▸ Data for this task:
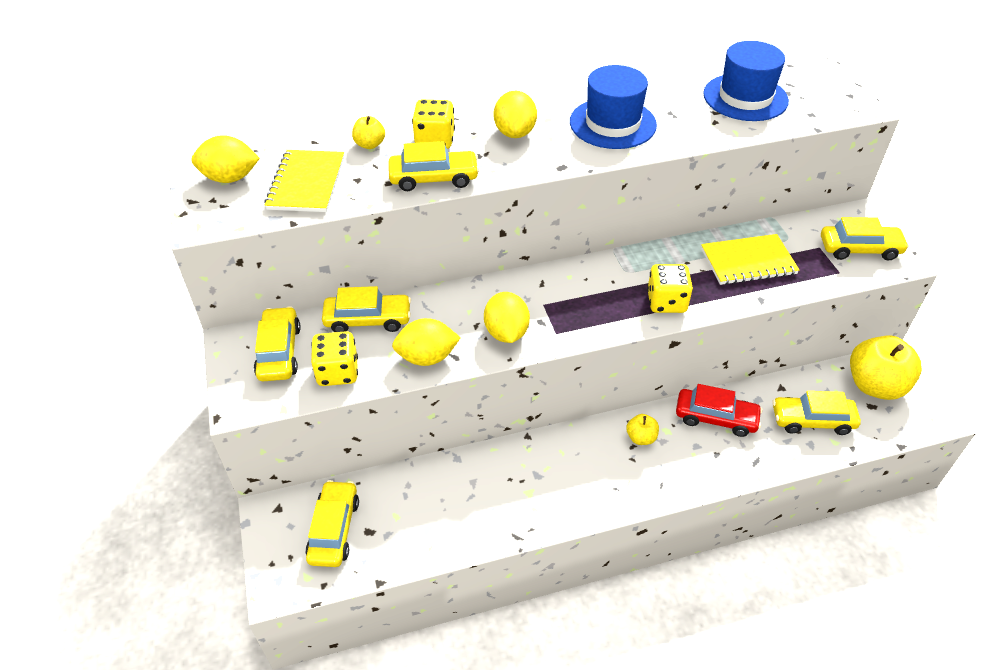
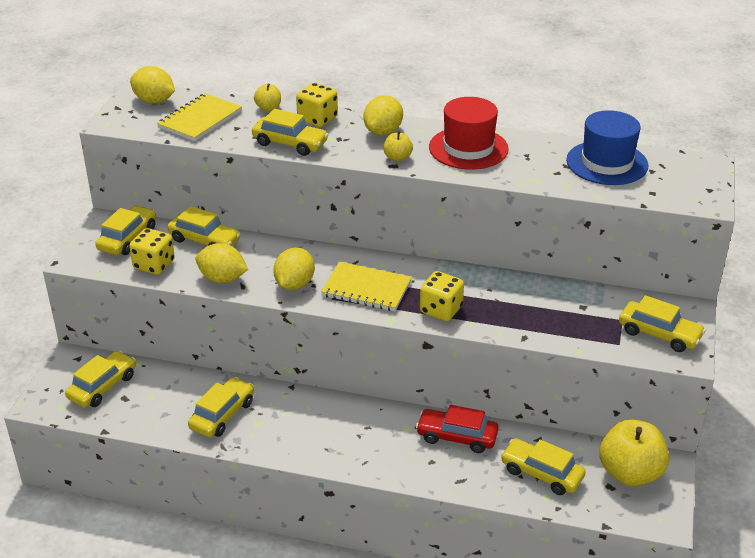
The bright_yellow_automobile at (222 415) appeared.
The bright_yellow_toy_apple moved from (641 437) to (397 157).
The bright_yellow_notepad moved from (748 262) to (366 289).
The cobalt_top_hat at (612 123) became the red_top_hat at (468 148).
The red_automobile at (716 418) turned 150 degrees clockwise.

▸ Your goal: The response must consist of the entries above exactly as they stand, minus any pictures.

▸ Answer below:
The bright_yellow_automobile at (222 415) appeared.
The bright_yellow_toy_apple moved from (641 437) to (397 157).
The bright_yellow_notepad moved from (748 262) to (366 289).
The cobalt_top_hat at (612 123) became the red_top_hat at (468 148).
The red_automobile at (716 418) turned 150 degrees clockwise.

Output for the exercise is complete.